THE PROBLEM:
Go through the records and extract every line with the word "degrees".

(Object change descriptions)
● ● ● ● ●
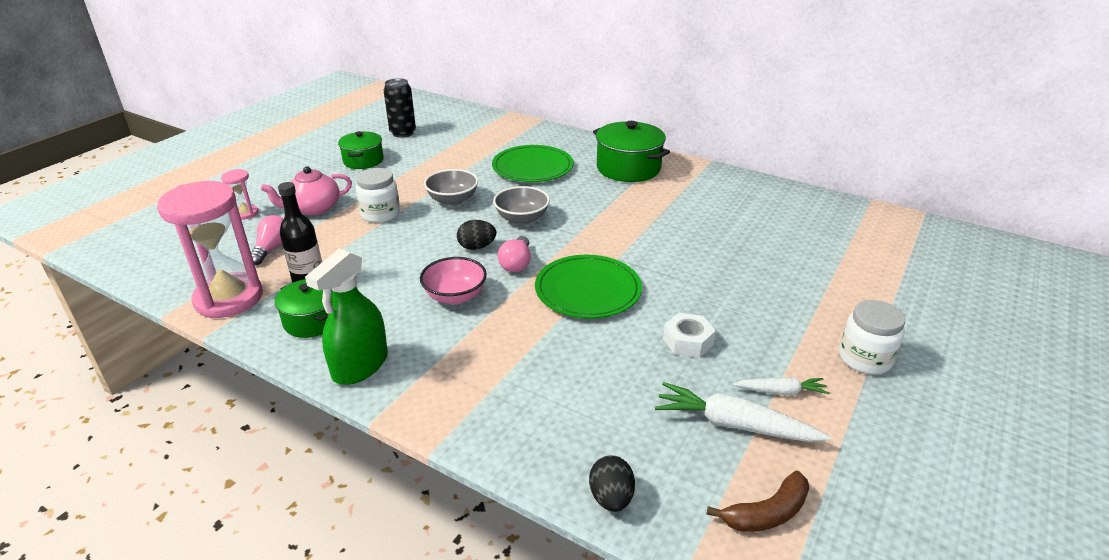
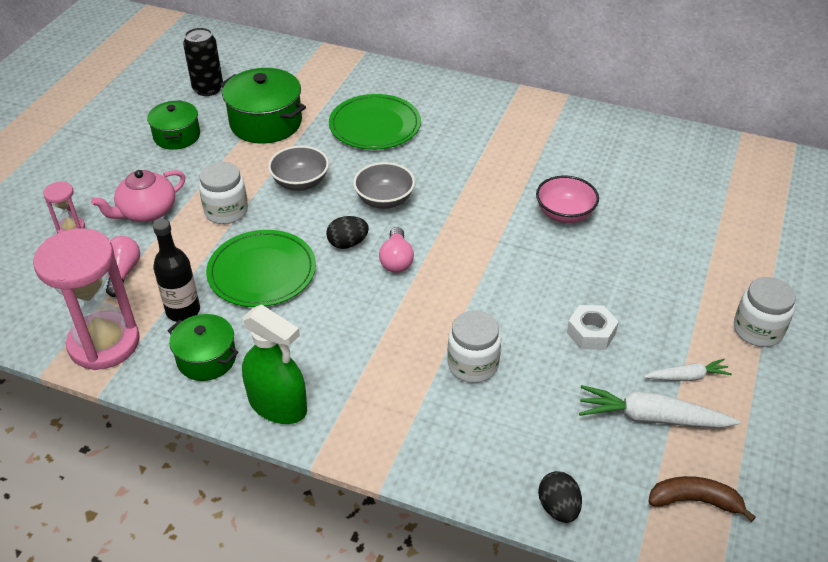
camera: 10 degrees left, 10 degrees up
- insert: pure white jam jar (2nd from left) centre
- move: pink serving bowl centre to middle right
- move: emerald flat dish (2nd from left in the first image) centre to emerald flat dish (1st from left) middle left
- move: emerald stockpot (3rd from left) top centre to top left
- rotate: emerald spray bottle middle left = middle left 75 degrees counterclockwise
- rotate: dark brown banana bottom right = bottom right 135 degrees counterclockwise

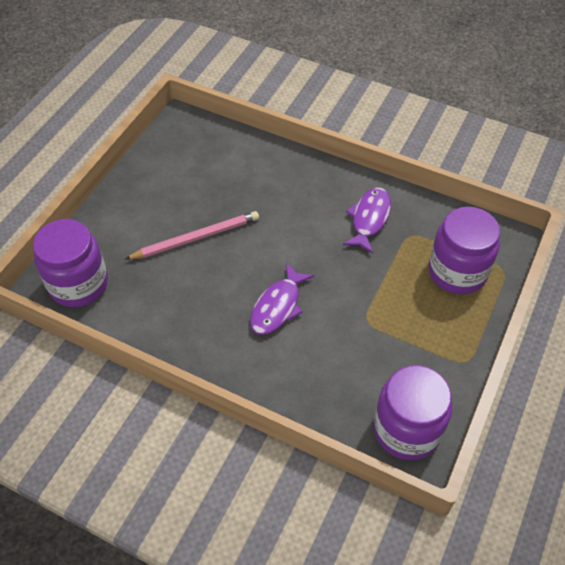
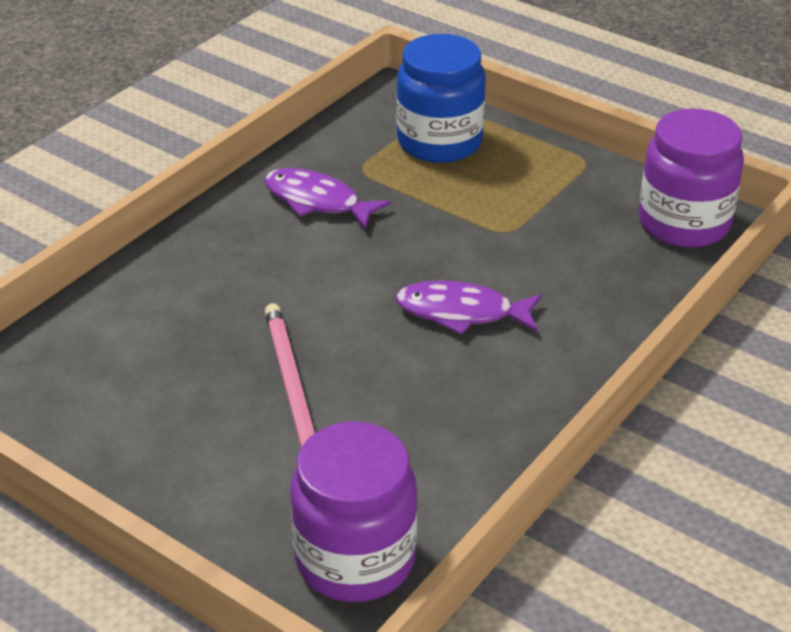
camera: 80 degrees left, 15 degrees down
- recolor: purple jam jar (3rd from left) middle right to blue jam jar top centre
- rotate: purple fish (1st from left in the first image) centre = centre 150 degrees clockwise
● ● ● ● ●
ANSWER BOX:
camera: 10 degrees left, 10 degrees up
- rotate: emerald spray bottle middle left = middle left 75 degrees counterclockwise
- rotate: dark brown banana bottom right = bottom right 135 degrees counterclockwise
camera: 80 degrees left, 15 degrees down
- rotate: purple fish (1st from left in the first image) centre = centre 150 degrees clockwise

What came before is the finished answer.